Instruction:
Among the records below, find each line containing the word "purple" and copy it.

[Object change listings]
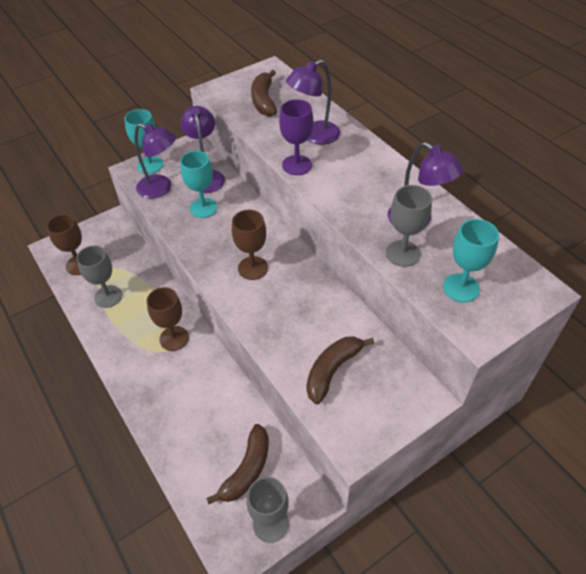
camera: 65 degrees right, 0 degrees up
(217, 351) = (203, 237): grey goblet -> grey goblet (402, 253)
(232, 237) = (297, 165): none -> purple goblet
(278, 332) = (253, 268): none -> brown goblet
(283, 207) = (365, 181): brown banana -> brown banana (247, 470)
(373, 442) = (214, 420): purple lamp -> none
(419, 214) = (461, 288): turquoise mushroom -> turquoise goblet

Answer to the problem:
(232, 237) = (297, 165): none -> purple goblet
(373, 442) = (214, 420): purple lamp -> none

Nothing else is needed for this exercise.